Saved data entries
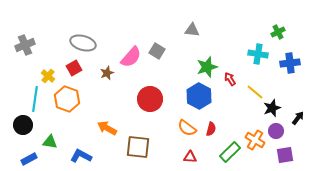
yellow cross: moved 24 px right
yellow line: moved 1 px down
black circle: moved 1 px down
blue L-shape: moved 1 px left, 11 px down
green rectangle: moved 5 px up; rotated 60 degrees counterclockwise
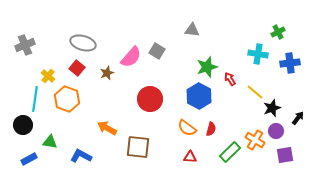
red square: moved 3 px right; rotated 21 degrees counterclockwise
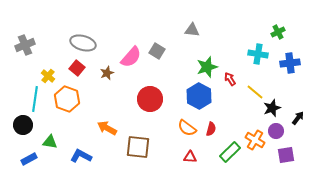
purple square: moved 1 px right
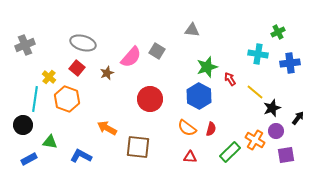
yellow cross: moved 1 px right, 1 px down
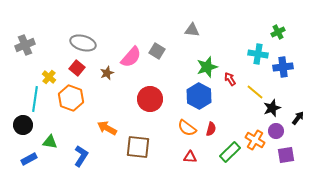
blue cross: moved 7 px left, 4 px down
orange hexagon: moved 4 px right, 1 px up
blue L-shape: rotated 95 degrees clockwise
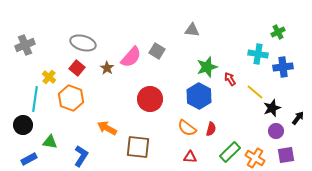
brown star: moved 5 px up; rotated 16 degrees counterclockwise
orange cross: moved 18 px down
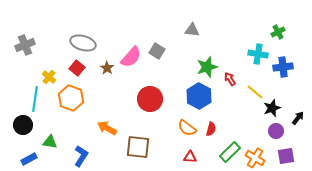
purple square: moved 1 px down
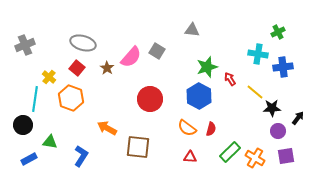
black star: rotated 18 degrees clockwise
purple circle: moved 2 px right
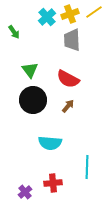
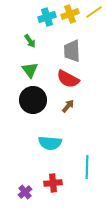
cyan cross: rotated 24 degrees clockwise
green arrow: moved 16 px right, 9 px down
gray trapezoid: moved 11 px down
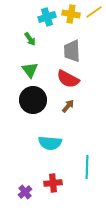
yellow cross: moved 1 px right; rotated 30 degrees clockwise
green arrow: moved 2 px up
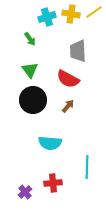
gray trapezoid: moved 6 px right
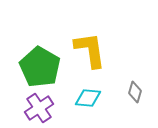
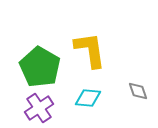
gray diamond: moved 3 px right, 1 px up; rotated 35 degrees counterclockwise
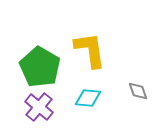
purple cross: moved 1 px up; rotated 16 degrees counterclockwise
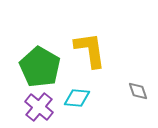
cyan diamond: moved 11 px left
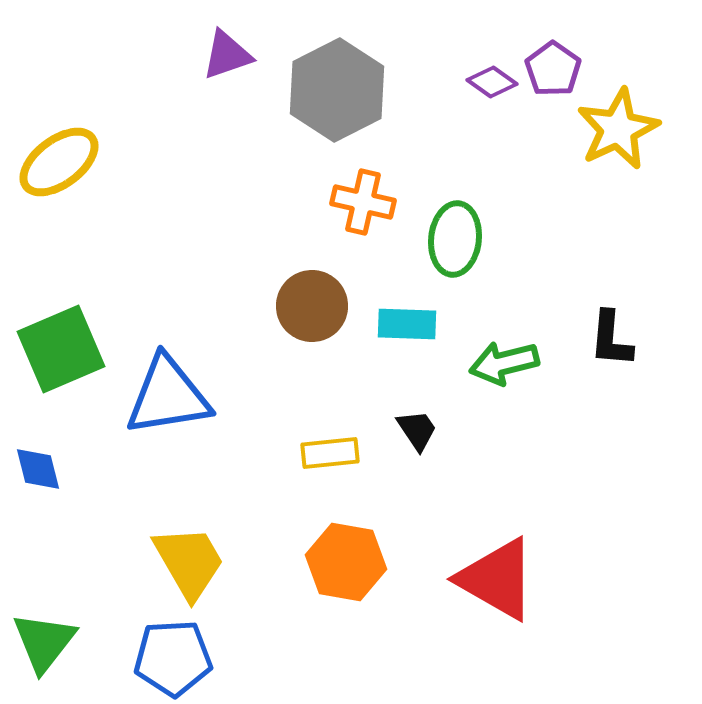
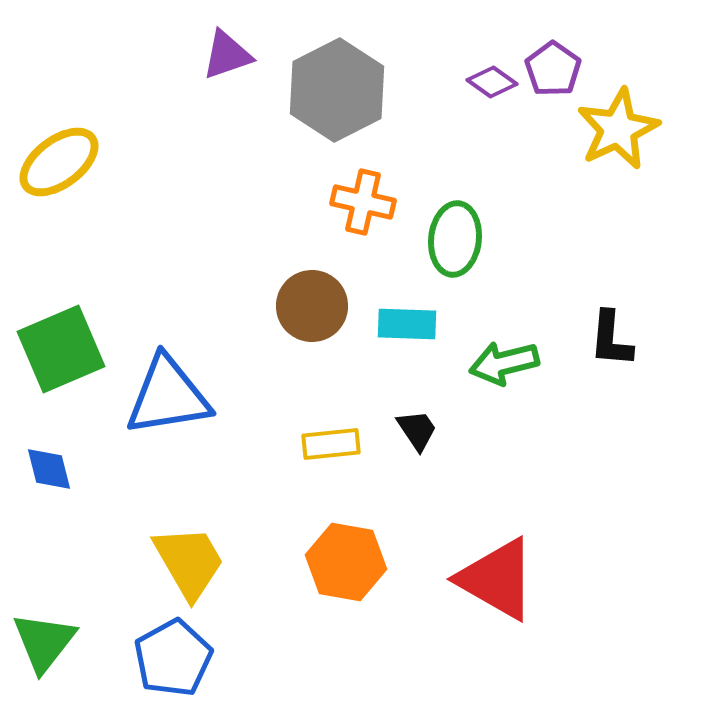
yellow rectangle: moved 1 px right, 9 px up
blue diamond: moved 11 px right
blue pentagon: rotated 26 degrees counterclockwise
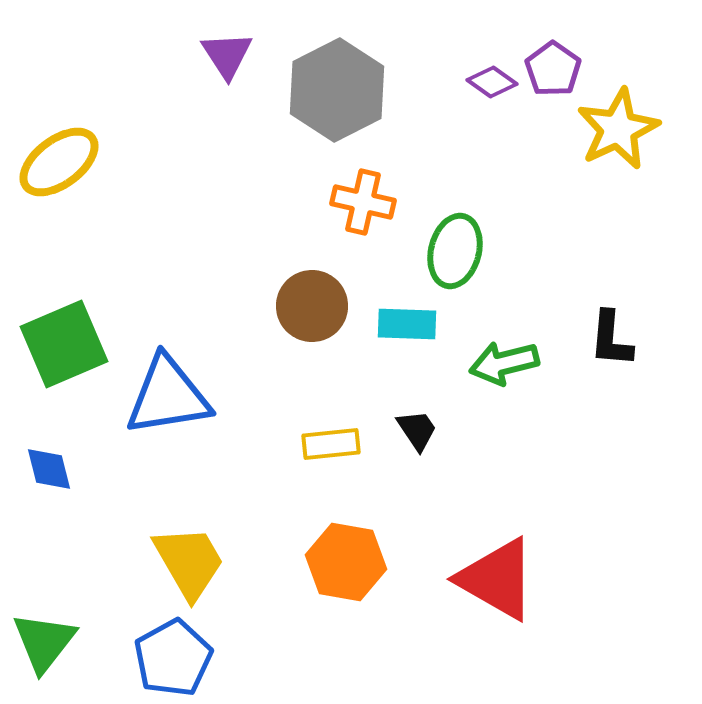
purple triangle: rotated 44 degrees counterclockwise
green ellipse: moved 12 px down; rotated 8 degrees clockwise
green square: moved 3 px right, 5 px up
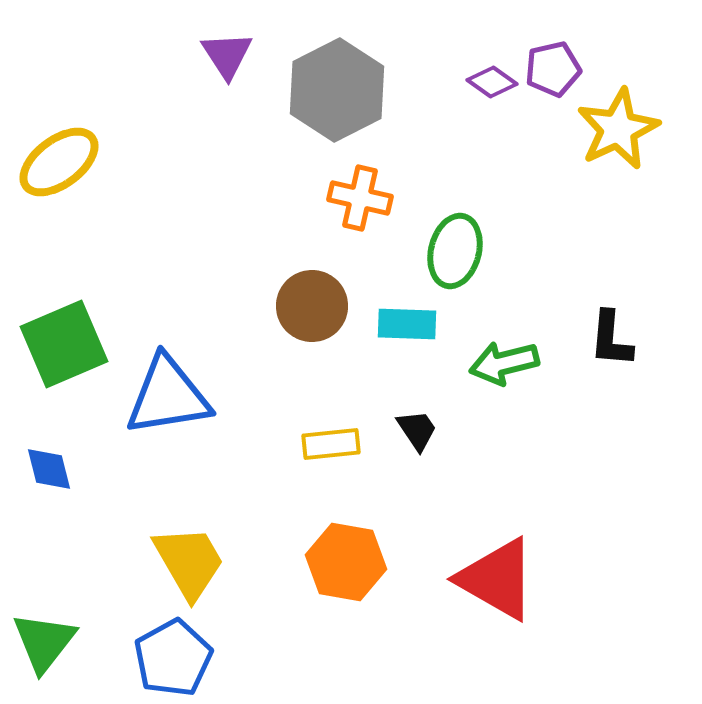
purple pentagon: rotated 24 degrees clockwise
orange cross: moved 3 px left, 4 px up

Short problem »
Present the records above as a Markdown table with the columns "Row" and "Line", numbering each line and leaving out blank lines. Leave the pictures out of the answer.

Solution to this exercise »
| Row | Line |
|---|---|
| 1 | yellow cross: moved 24 px right |
| 2 | yellow line: moved 1 px down |
| 3 | black circle: moved 1 px down |
| 4 | blue L-shape: moved 1 px left, 11 px down |
| 5 | green rectangle: moved 5 px up; rotated 60 degrees counterclockwise |
| 6 | red square: moved 3 px right; rotated 21 degrees counterclockwise |
| 7 | purple square: moved 1 px right |
| 8 | yellow cross: moved 1 px right, 1 px down |
| 9 | blue cross: moved 7 px left, 4 px down |
| 10 | orange hexagon: moved 4 px right, 1 px up |
| 11 | blue L-shape: rotated 95 degrees clockwise |
| 12 | brown star: moved 5 px up; rotated 16 degrees counterclockwise |
| 13 | orange cross: moved 18 px down |
| 14 | purple square: moved 1 px down |
| 15 | black star: rotated 18 degrees clockwise |
| 16 | purple circle: moved 2 px right |
| 17 | cyan cross: rotated 24 degrees clockwise |
| 18 | green arrow: moved 16 px right, 9 px down |
| 19 | gray trapezoid: moved 11 px down |
| 20 | yellow cross: moved 1 px right; rotated 30 degrees clockwise |
| 21 | green arrow: moved 2 px up |
| 22 | gray trapezoid: moved 6 px right |
| 23 | gray diamond: moved 3 px right, 1 px up; rotated 35 degrees counterclockwise |
| 24 | purple cross: moved 1 px up; rotated 16 degrees counterclockwise |
| 25 | cyan diamond: moved 11 px left |
| 26 | yellow rectangle: moved 1 px right, 9 px up |
| 27 | blue diamond: moved 11 px right |
| 28 | blue pentagon: rotated 26 degrees counterclockwise |
| 29 | purple triangle: rotated 44 degrees counterclockwise |
| 30 | green ellipse: moved 12 px down; rotated 8 degrees clockwise |
| 31 | green square: moved 3 px right, 5 px up |
| 32 | purple pentagon: rotated 24 degrees clockwise |
| 33 | orange cross: moved 3 px left, 4 px up |